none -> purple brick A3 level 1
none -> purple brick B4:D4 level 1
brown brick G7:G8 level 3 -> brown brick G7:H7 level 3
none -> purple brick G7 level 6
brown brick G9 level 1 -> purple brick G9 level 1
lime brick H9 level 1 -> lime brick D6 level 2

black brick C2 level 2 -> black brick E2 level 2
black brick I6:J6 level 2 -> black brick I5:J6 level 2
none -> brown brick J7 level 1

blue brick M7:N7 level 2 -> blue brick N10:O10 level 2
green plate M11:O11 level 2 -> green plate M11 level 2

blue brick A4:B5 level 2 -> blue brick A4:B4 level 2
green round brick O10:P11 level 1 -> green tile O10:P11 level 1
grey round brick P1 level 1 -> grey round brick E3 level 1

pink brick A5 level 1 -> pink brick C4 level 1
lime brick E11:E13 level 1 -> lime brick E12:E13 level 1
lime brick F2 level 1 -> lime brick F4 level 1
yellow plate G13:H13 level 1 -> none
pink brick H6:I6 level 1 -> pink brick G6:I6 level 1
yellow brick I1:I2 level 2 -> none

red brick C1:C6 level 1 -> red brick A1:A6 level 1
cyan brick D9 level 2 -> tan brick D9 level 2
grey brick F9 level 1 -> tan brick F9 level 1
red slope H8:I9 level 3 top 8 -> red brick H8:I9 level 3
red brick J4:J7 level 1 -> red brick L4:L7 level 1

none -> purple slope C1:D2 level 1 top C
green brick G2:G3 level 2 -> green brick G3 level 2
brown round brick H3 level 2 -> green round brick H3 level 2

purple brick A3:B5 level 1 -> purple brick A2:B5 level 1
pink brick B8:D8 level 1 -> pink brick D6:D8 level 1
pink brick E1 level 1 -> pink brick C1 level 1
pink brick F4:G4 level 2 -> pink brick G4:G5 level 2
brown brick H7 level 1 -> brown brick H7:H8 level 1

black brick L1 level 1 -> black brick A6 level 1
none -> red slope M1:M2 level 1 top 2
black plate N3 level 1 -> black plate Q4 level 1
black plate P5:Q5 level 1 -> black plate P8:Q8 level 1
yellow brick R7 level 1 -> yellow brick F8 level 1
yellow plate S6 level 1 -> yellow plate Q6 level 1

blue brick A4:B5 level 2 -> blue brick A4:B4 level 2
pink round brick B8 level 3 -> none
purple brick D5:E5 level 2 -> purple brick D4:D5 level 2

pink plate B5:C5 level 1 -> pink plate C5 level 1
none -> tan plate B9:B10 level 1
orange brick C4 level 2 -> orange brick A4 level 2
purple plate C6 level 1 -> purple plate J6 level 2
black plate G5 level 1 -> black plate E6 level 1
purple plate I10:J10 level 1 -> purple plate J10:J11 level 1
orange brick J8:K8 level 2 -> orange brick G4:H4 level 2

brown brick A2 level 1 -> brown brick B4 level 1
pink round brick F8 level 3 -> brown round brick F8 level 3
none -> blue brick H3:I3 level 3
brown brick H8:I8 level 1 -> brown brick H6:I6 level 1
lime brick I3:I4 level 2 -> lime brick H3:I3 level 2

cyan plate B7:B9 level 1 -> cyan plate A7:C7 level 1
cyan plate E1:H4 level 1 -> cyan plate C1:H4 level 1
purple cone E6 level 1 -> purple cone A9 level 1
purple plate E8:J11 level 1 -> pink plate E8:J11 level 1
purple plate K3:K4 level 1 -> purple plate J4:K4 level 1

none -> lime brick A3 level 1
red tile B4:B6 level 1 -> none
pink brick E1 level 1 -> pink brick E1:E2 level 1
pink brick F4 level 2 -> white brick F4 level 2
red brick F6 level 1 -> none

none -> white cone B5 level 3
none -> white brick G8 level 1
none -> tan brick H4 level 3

-=-=-=-=-

#### [Exercise prompt]
Repeat nothing before the line containing "black brick L1"; repeat that line and every later line of the listing exactly.

#### [Result of the task]
black brick L1 level 1 -> black brick A6 level 1
none -> red slope M1:M2 level 1 top 2
black plate N3 level 1 -> black plate Q4 level 1
black plate P5:Q5 level 1 -> black plate P8:Q8 level 1
yellow brick R7 level 1 -> yellow brick F8 level 1
yellow plate S6 level 1 -> yellow plate Q6 level 1

blue brick A4:B5 level 2 -> blue brick A4:B4 level 2
pink round brick B8 level 3 -> none
purple brick D5:E5 level 2 -> purple brick D4:D5 level 2

pink plate B5:C5 level 1 -> pink plate C5 level 1
none -> tan plate B9:B10 level 1
orange brick C4 level 2 -> orange brick A4 level 2
purple plate C6 level 1 -> purple plate J6 level 2
black plate G5 level 1 -> black plate E6 level 1
purple plate I10:J10 level 1 -> purple plate J10:J11 level 1
orange brick J8:K8 level 2 -> orange brick G4:H4 level 2

brown brick A2 level 1 -> brown brick B4 level 1
pink round brick F8 level 3 -> brown round brick F8 level 3
none -> blue brick H3:I3 level 3
brown brick H8:I8 level 1 -> brown brick H6:I6 level 1
lime brick I3:I4 level 2 -> lime brick H3:I3 level 2

cyan plate B7:B9 level 1 -> cyan plate A7:C7 level 1
cyan plate E1:H4 level 1 -> cyan plate C1:H4 level 1
purple cone E6 level 1 -> purple cone A9 level 1
purple plate E8:J11 level 1 -> pink plate E8:J11 level 1
purple plate K3:K4 level 1 -> purple plate J4:K4 level 1

none -> lime brick A3 level 1
red tile B4:B6 level 1 -> none
pink brick E1 level 1 -> pink brick E1:E2 level 1
pink brick F4 level 2 -> white brick F4 level 2
red brick F6 level 1 -> none

none -> white cone B5 level 3
none -> white brick G8 level 1
none -> tan brick H4 level 3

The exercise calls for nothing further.